**GIVEN ENTRIES:**
——

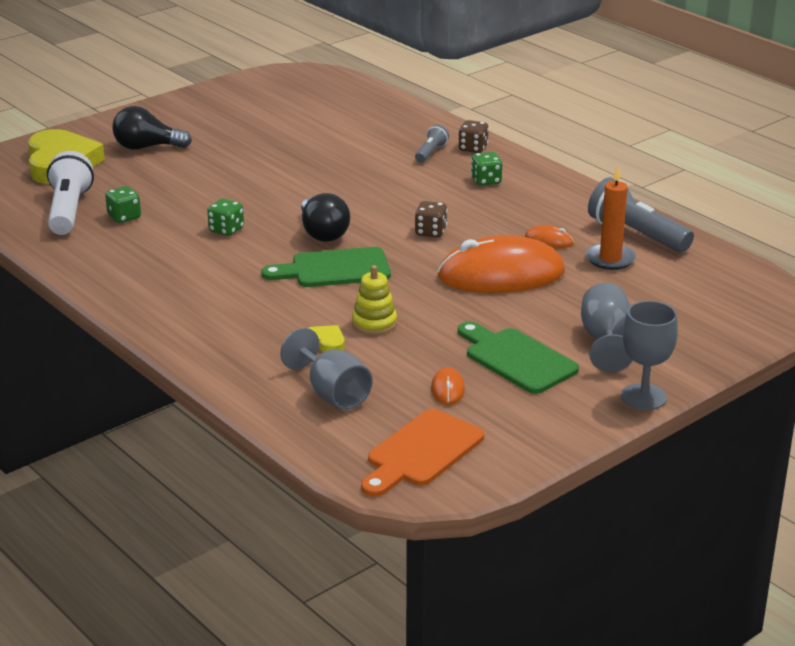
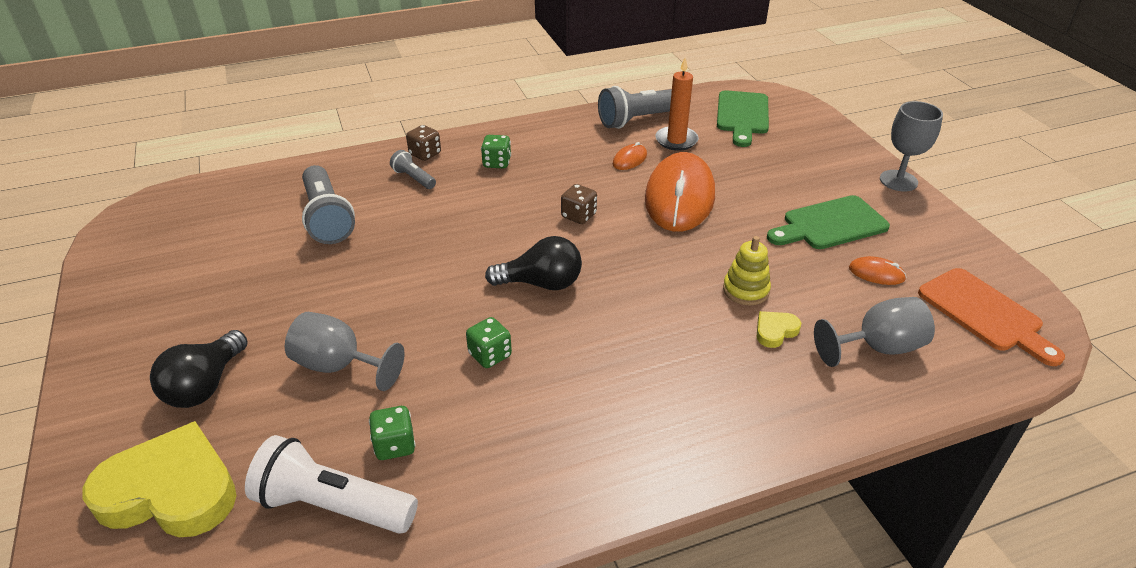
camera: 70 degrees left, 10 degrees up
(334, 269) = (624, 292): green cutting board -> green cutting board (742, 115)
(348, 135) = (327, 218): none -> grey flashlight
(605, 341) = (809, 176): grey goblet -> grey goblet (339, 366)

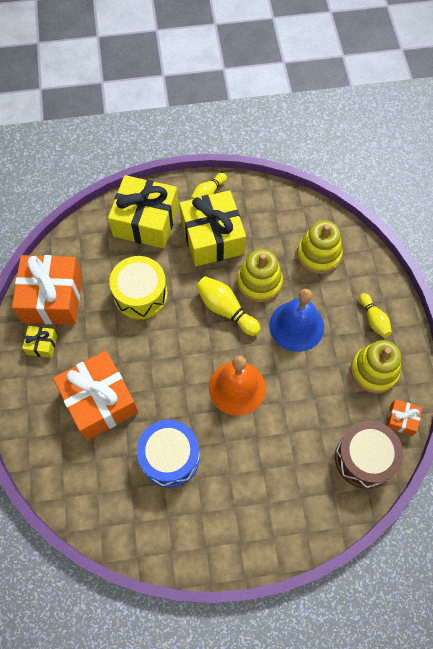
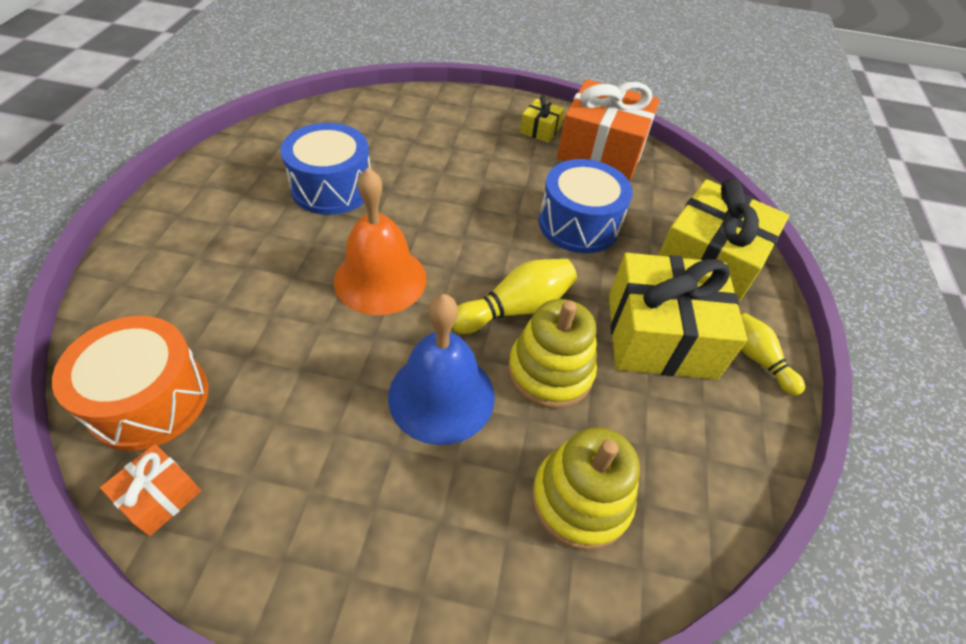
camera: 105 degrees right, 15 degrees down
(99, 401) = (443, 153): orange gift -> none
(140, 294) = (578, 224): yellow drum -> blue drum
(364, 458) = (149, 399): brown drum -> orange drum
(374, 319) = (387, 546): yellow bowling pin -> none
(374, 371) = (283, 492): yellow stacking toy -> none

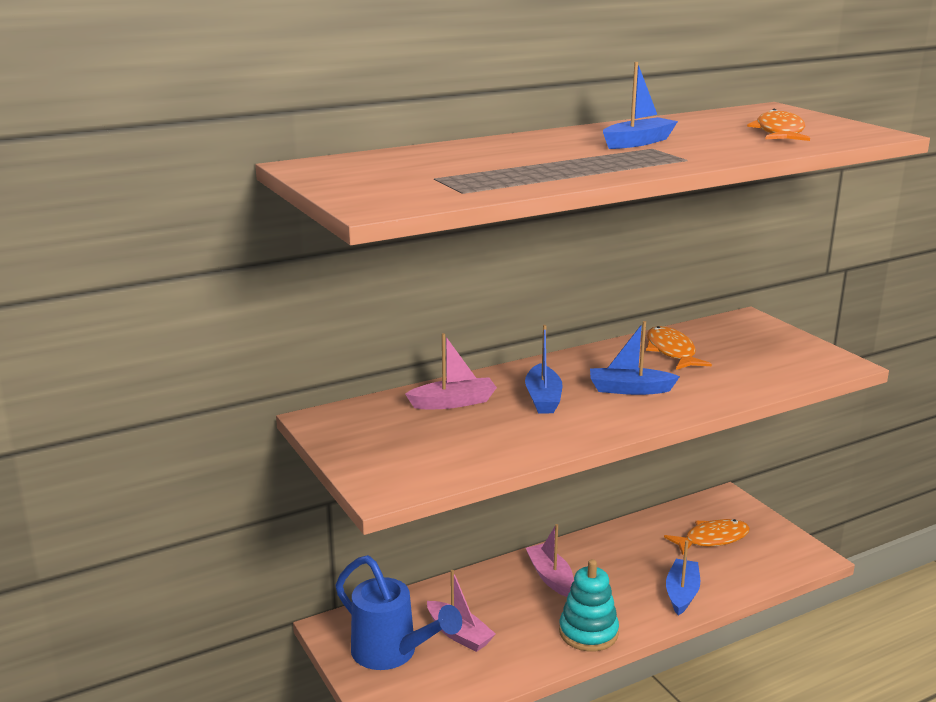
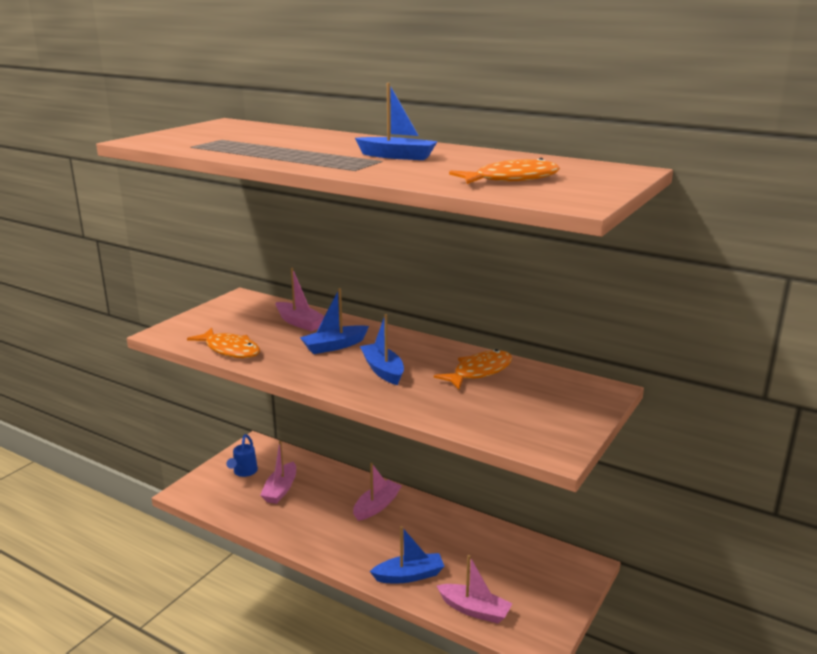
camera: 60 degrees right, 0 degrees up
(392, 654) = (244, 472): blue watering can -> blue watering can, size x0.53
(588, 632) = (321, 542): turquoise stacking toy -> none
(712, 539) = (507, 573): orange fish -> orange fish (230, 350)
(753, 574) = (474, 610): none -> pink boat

——

**EXERCISE DIRECTIONS:** Could you reproduce exactly the lines from the first line of the listing through the line containing "(140, 294) = (578, 224): yellow", both included, with pictures left out?

**YOUR SOLUTION:**
camera: 70 degrees left, 10 degrees up
(334, 269) = (624, 292): green cutting board -> green cutting board (742, 115)
(348, 135) = (327, 218): none -> grey flashlight
(605, 341) = (809, 176): grey goblet -> grey goblet (339, 366)

camera: 105 degrees right, 15 degrees down
(99, 401) = (443, 153): orange gift -> none
(140, 294) = (578, 224): yellow drum -> blue drum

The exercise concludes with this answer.